◆ **Your objective**: From the entries below, return exactly the lines beginning at the one that contains "none -> blue heart [398,765,447,818]" and ending at the one that contains "none -> grey duck [395,352,437,421]", both of them included, and only those lines.

◆ **Listed records**:
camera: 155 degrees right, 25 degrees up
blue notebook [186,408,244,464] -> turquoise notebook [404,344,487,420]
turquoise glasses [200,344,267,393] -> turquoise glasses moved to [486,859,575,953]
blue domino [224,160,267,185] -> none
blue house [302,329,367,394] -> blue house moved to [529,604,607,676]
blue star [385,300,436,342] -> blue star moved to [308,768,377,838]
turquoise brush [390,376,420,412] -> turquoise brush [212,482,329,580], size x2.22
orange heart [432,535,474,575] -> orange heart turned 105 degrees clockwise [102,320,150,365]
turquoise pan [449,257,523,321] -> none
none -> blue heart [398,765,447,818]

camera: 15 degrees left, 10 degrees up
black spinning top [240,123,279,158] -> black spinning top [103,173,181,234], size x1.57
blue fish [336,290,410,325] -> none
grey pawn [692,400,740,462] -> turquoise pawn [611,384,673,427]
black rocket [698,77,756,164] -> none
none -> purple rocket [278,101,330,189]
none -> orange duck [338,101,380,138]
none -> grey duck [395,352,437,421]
---
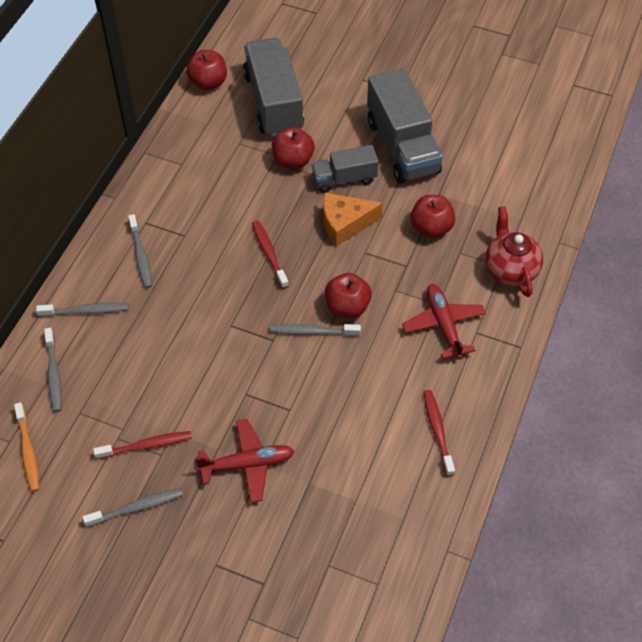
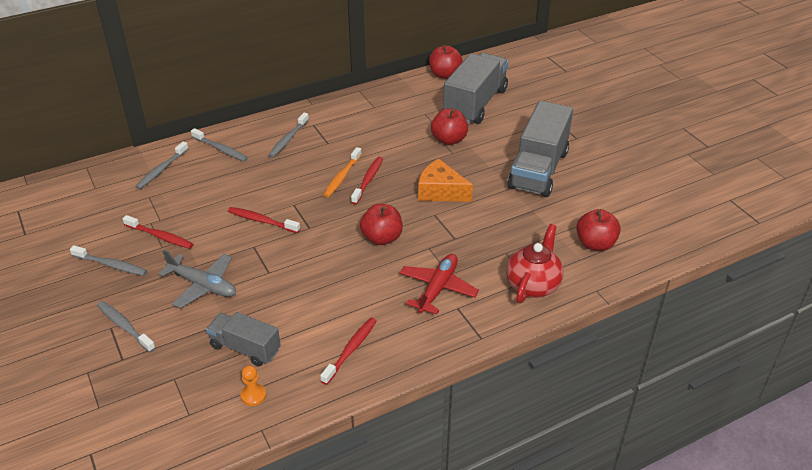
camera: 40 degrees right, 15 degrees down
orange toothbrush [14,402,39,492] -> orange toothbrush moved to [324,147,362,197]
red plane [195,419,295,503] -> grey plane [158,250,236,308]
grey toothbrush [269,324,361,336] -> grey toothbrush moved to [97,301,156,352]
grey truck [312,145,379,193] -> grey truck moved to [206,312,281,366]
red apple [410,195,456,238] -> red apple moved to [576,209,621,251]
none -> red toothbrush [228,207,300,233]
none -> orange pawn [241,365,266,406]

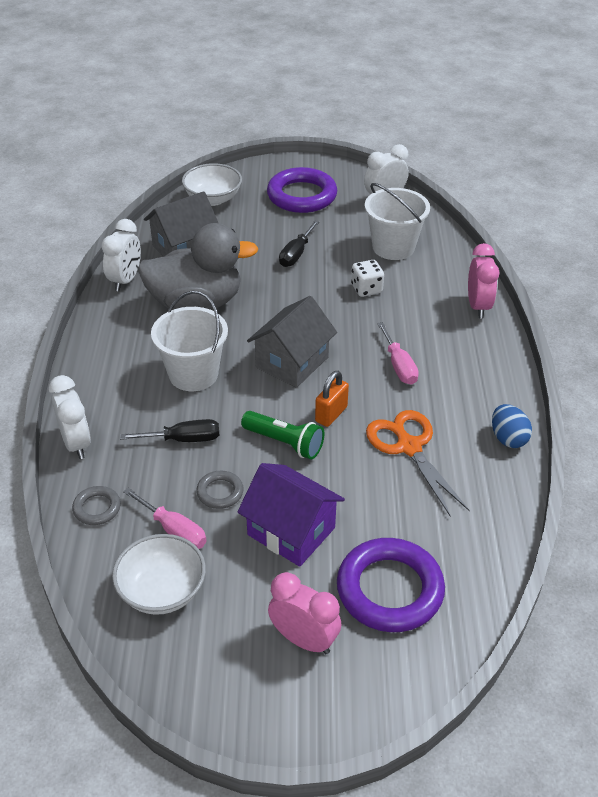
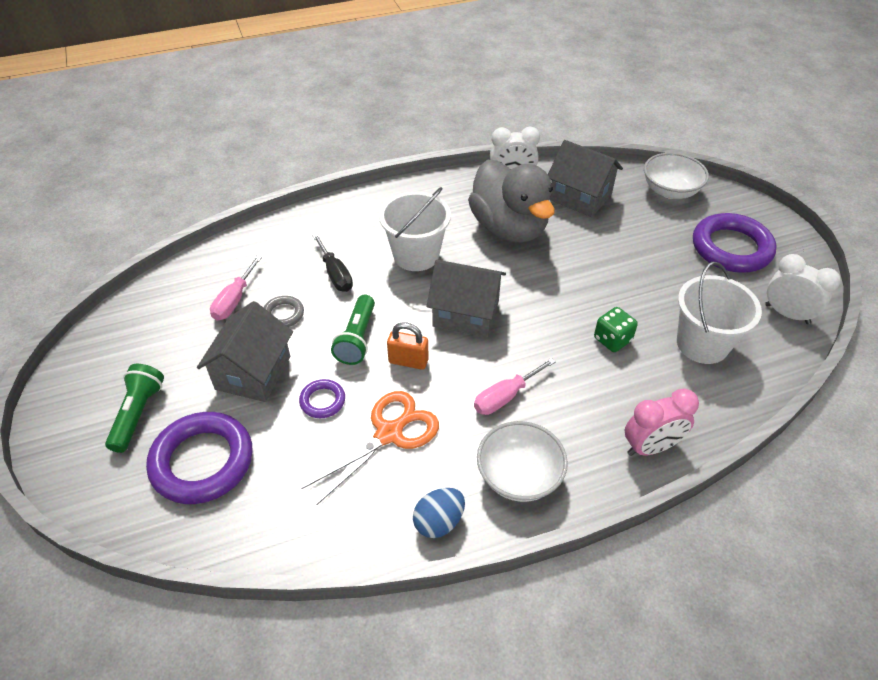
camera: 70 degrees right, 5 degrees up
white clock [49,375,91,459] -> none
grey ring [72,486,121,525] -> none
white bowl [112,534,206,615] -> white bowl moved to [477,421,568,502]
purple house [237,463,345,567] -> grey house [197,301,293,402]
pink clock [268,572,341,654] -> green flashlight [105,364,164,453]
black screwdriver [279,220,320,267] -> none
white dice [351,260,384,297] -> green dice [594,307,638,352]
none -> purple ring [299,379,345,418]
==
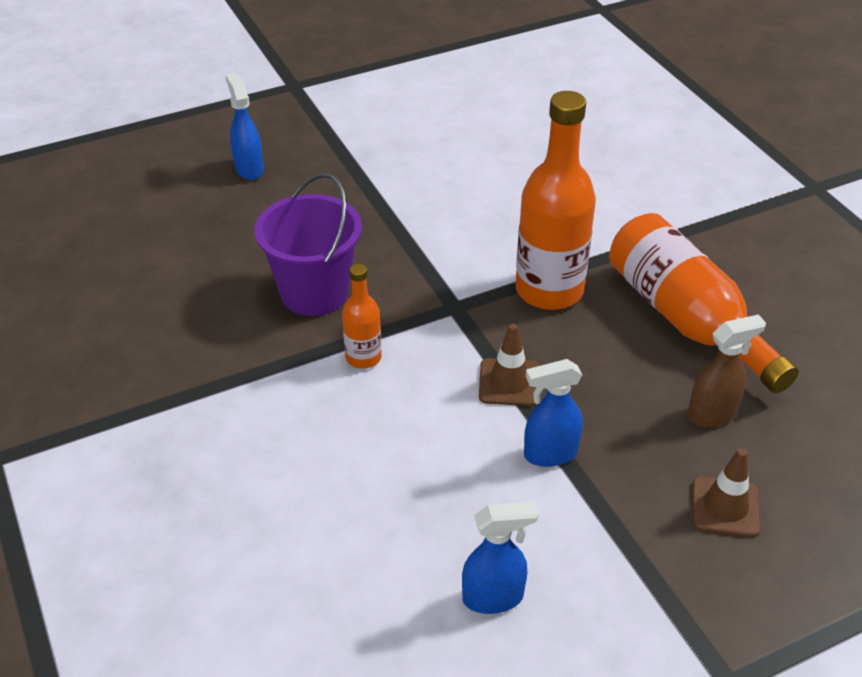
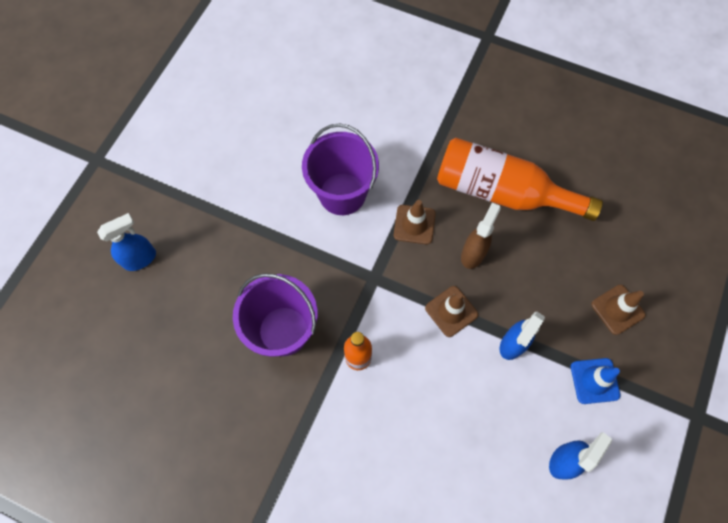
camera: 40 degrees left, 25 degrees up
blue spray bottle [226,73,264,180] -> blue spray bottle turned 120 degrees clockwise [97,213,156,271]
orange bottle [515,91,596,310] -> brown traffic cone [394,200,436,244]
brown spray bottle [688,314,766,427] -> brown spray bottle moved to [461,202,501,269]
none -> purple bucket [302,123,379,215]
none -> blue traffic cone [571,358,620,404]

◆ **Exercise result**:
none -> blue heart [398,765,447,818]

camera: 15 degrees left, 10 degrees up
black spinning top [240,123,279,158] -> black spinning top [103,173,181,234], size x1.57
blue fish [336,290,410,325] -> none
grey pawn [692,400,740,462] -> turquoise pawn [611,384,673,427]
black rocket [698,77,756,164] -> none
none -> purple rocket [278,101,330,189]
none -> orange duck [338,101,380,138]
none -> grey duck [395,352,437,421]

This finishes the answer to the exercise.